* [DIRECTIVE]
Retype the whole listing below exactly, keeping every picture out of it.

* [SUPPLIED ENTRIES]
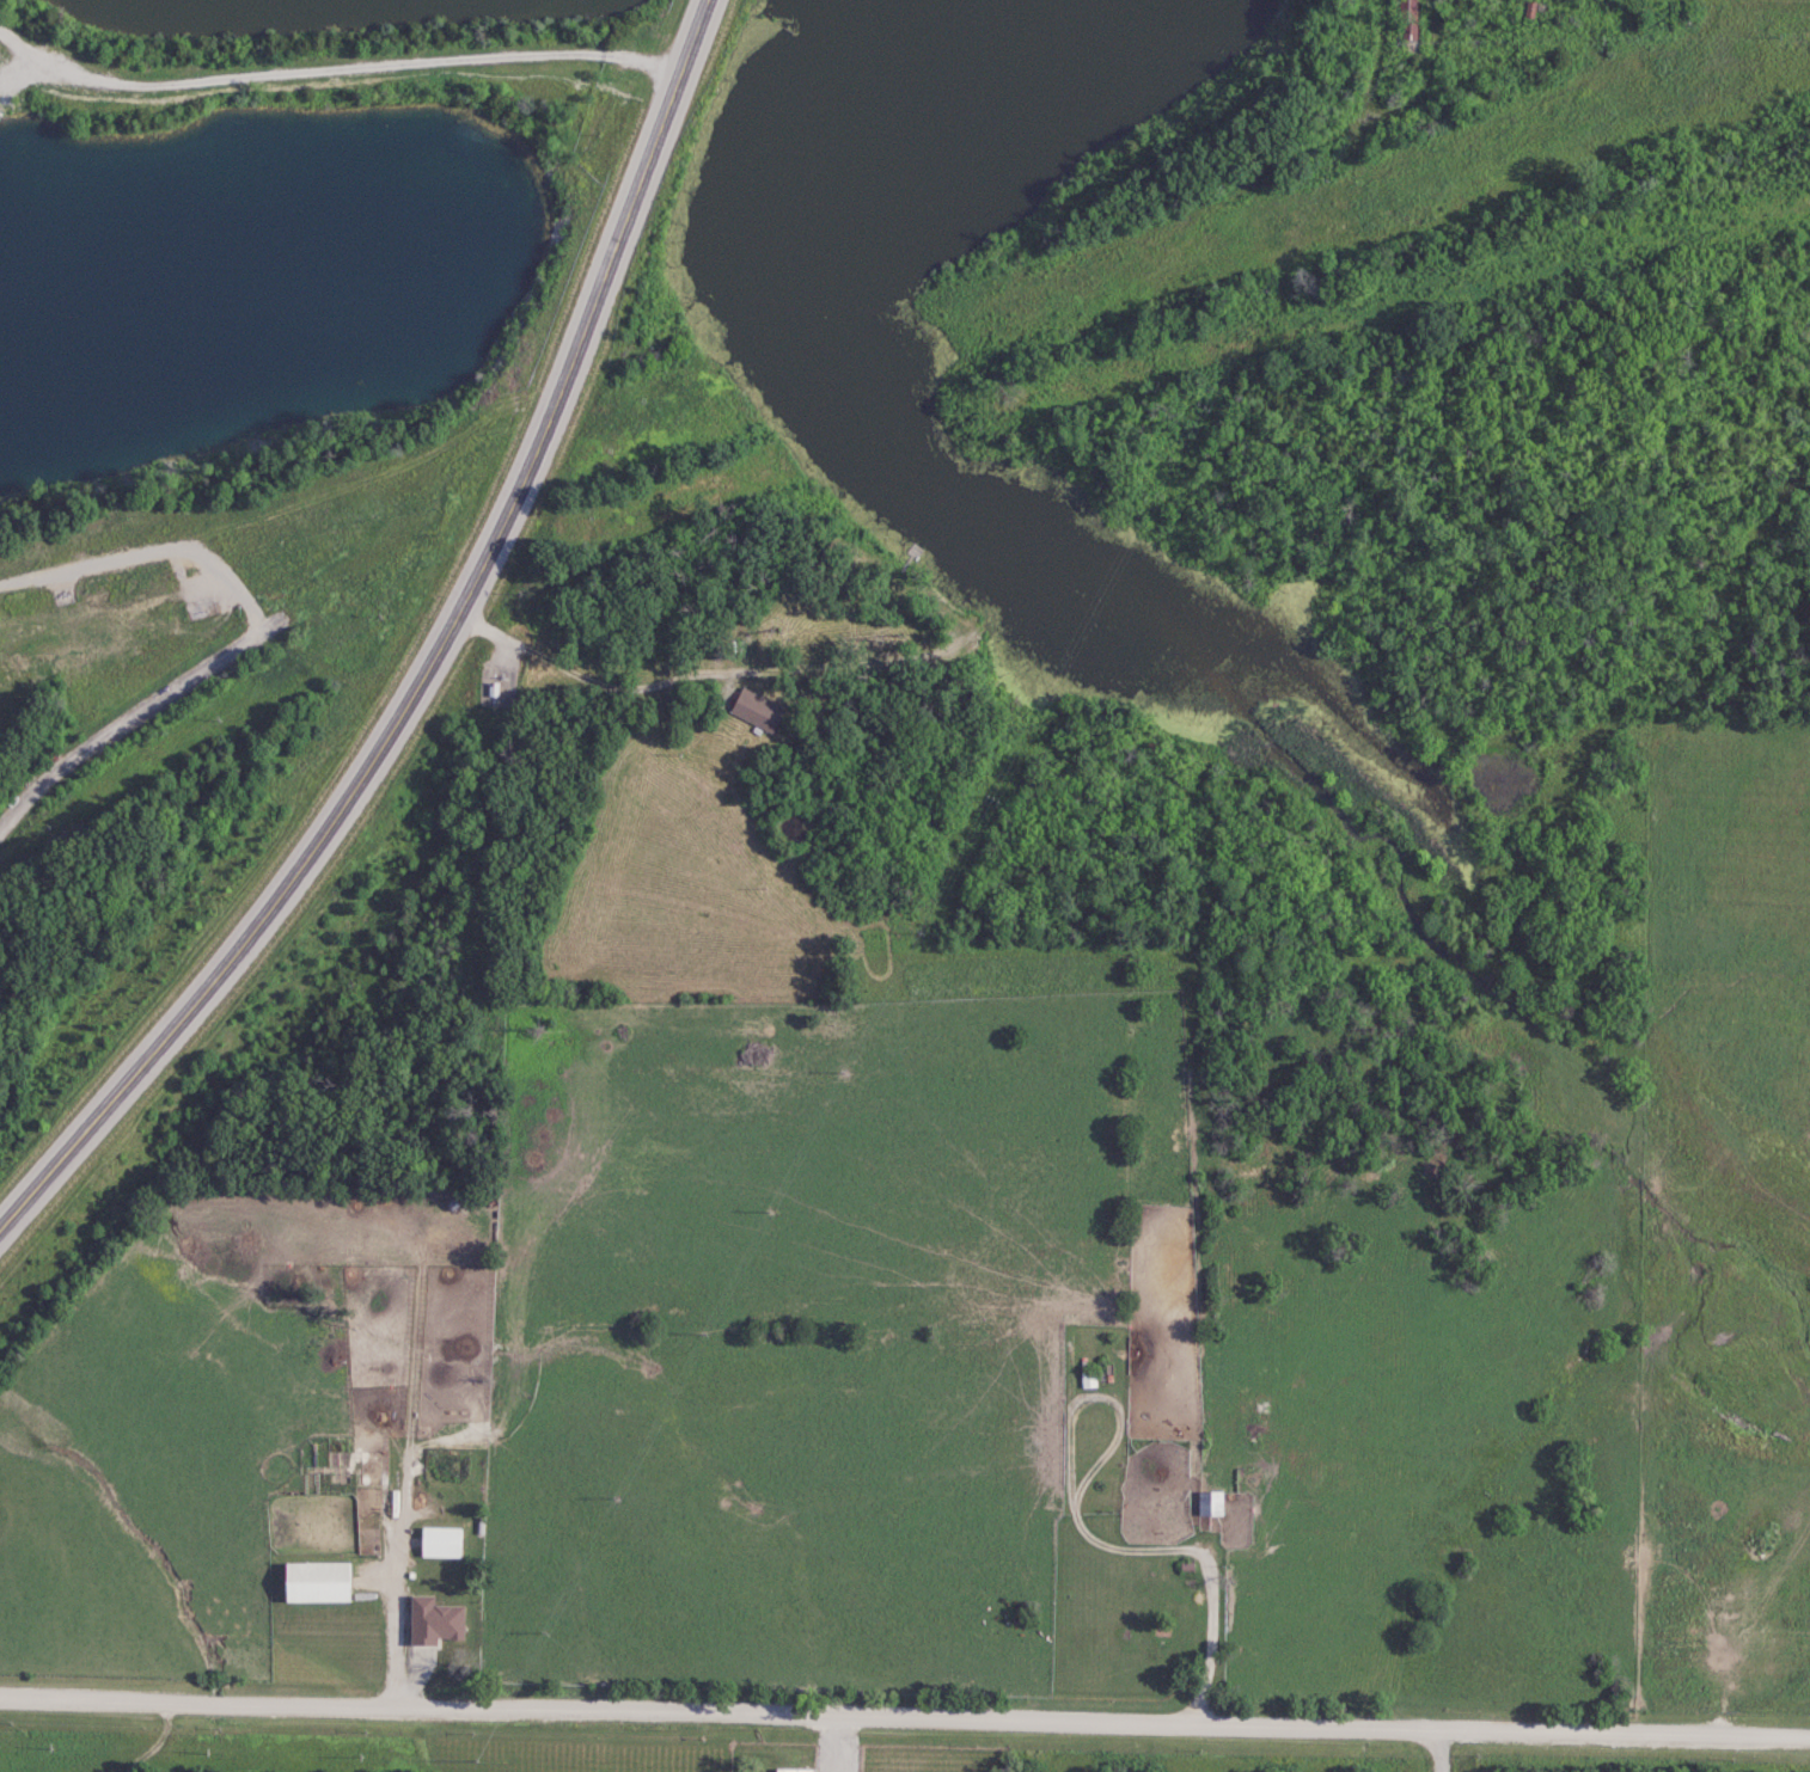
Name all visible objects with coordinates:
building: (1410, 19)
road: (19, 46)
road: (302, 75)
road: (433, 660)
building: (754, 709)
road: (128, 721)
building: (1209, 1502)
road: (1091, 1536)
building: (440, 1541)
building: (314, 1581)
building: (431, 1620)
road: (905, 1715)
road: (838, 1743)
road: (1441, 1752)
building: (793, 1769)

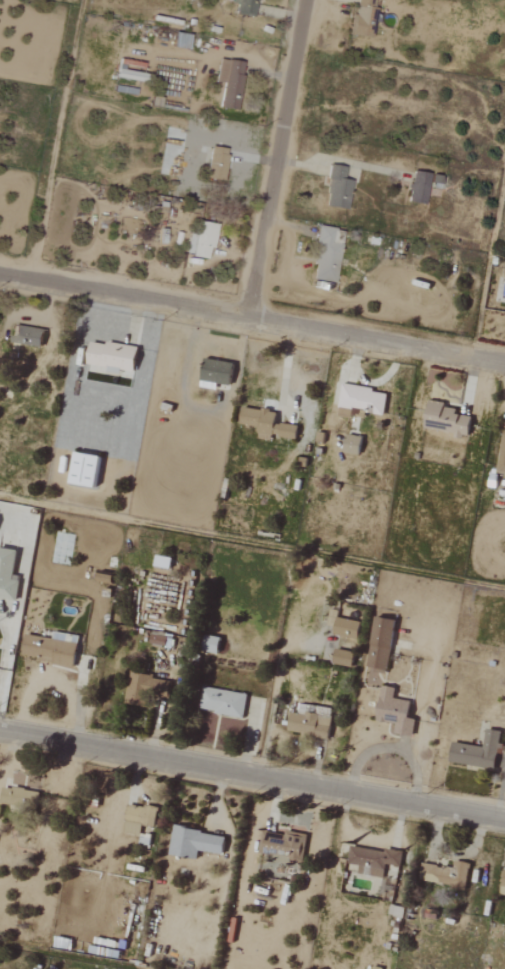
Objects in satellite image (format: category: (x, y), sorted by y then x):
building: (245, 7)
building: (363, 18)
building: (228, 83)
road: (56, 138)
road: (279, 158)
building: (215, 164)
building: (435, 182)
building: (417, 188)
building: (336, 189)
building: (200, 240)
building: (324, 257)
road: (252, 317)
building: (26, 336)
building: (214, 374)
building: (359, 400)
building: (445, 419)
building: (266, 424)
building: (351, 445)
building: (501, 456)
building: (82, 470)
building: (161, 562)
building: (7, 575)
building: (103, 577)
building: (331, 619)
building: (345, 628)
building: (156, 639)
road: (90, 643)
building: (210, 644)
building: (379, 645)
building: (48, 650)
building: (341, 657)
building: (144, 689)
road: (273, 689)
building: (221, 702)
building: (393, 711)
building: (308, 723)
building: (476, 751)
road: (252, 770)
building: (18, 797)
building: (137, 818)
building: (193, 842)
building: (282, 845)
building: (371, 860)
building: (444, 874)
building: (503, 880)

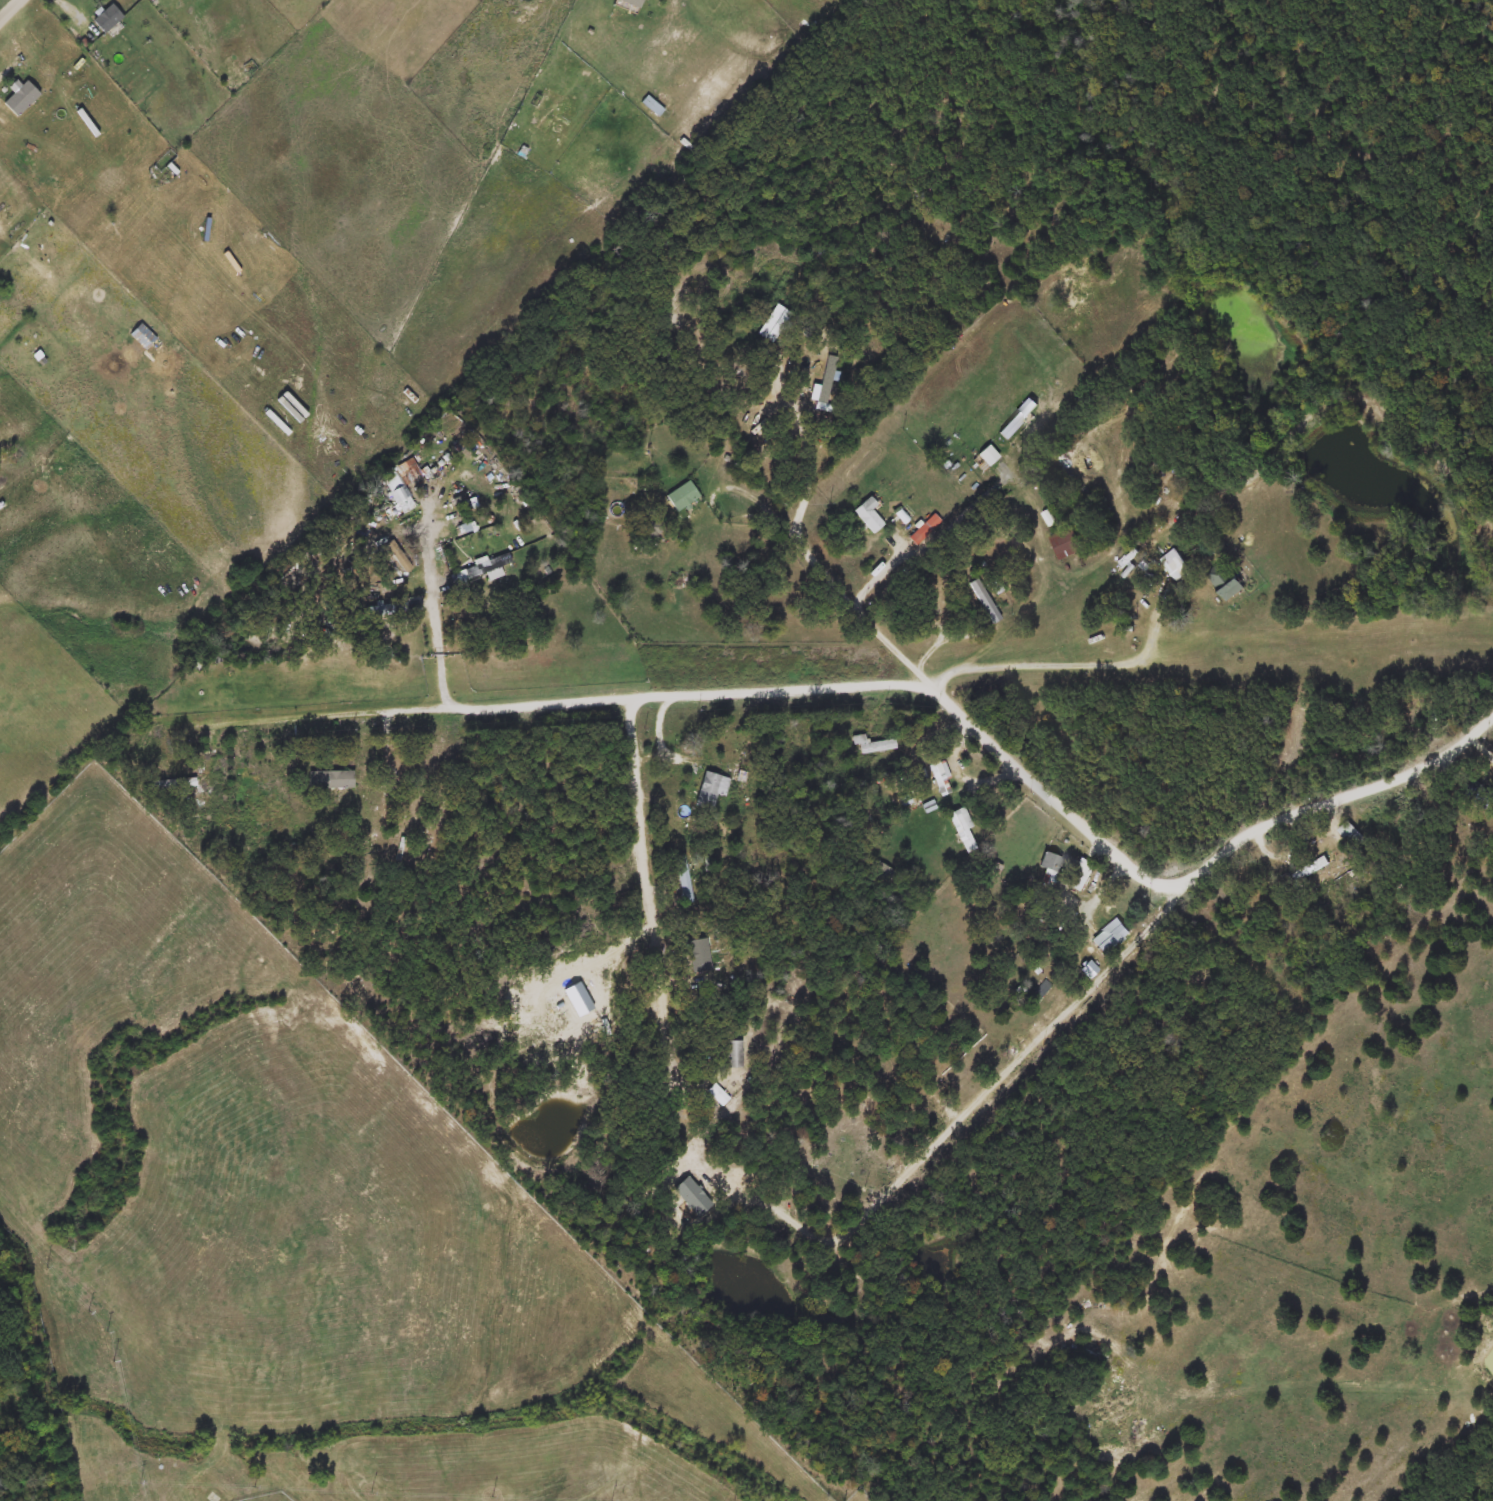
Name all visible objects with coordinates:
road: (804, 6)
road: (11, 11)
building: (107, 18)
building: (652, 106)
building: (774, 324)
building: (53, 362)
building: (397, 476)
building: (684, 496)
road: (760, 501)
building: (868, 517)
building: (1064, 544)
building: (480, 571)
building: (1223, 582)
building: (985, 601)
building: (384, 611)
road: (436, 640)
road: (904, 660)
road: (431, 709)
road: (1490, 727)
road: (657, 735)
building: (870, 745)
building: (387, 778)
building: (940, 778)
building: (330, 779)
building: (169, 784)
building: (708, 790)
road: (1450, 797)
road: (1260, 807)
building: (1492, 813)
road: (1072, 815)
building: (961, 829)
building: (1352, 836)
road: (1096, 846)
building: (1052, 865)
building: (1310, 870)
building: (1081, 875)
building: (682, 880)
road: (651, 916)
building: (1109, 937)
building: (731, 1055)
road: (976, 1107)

* [SOLVED PROBLEM]
Name all visible objects with coordinates:
building: (1410, 19)
road: (19, 46)
road: (302, 75)
road: (433, 660)
building: (754, 709)
road: (128, 721)
building: (1209, 1502)
road: (1091, 1536)
building: (440, 1541)
building: (314, 1581)
building: (431, 1620)
road: (905, 1715)
road: (838, 1743)
road: (1441, 1752)
building: (793, 1769)

Objects in satellite image (format: category: (x, y), sorted by y then x):
building: (245, 7)
building: (363, 18)
building: (228, 83)
road: (56, 138)
road: (279, 158)
building: (215, 164)
building: (435, 182)
building: (417, 188)
building: (336, 189)
building: (200, 240)
building: (324, 257)
road: (252, 317)
building: (26, 336)
building: (214, 374)
building: (359, 400)
building: (445, 419)
building: (266, 424)
building: (351, 445)
building: (501, 456)
building: (82, 470)
building: (161, 562)
building: (7, 575)
building: (103, 577)
building: (331, 619)
building: (345, 628)
building: (156, 639)
road: (90, 643)
building: (210, 644)
building: (379, 645)
building: (48, 650)
building: (341, 657)
building: (144, 689)
road: (273, 689)
building: (221, 702)
building: (393, 711)
building: (308, 723)
building: (476, 751)
road: (252, 770)
building: (18, 797)
building: (137, 818)
building: (193, 842)
building: (282, 845)
building: (371, 860)
building: (444, 874)
building: (503, 880)

Name all visible objects with coordinates:
road: (804, 6)
road: (11, 11)
building: (107, 18)
building: (652, 106)
building: (774, 324)
building: (53, 362)
building: (397, 476)
building: (684, 496)
road: (760, 501)
building: (868, 517)
building: (1064, 544)
building: (480, 571)
building: (1223, 582)
building: (985, 601)
building: (384, 611)
road: (436, 640)
road: (904, 660)
road: (431, 709)
road: (1490, 727)
road: (657, 735)
building: (870, 745)
building: (387, 778)
building: (940, 778)
building: (330, 779)
building: (169, 784)
building: (708, 790)
road: (1450, 797)
road: (1260, 807)
building: (1492, 813)
road: (1072, 815)
building: (961, 829)
building: (1352, 836)
road: (1096, 846)
building: (1052, 865)
building: (1310, 870)
building: (1081, 875)
building: (682, 880)
road: (651, 916)
building: (1109, 937)
building: (731, 1055)
road: (976, 1107)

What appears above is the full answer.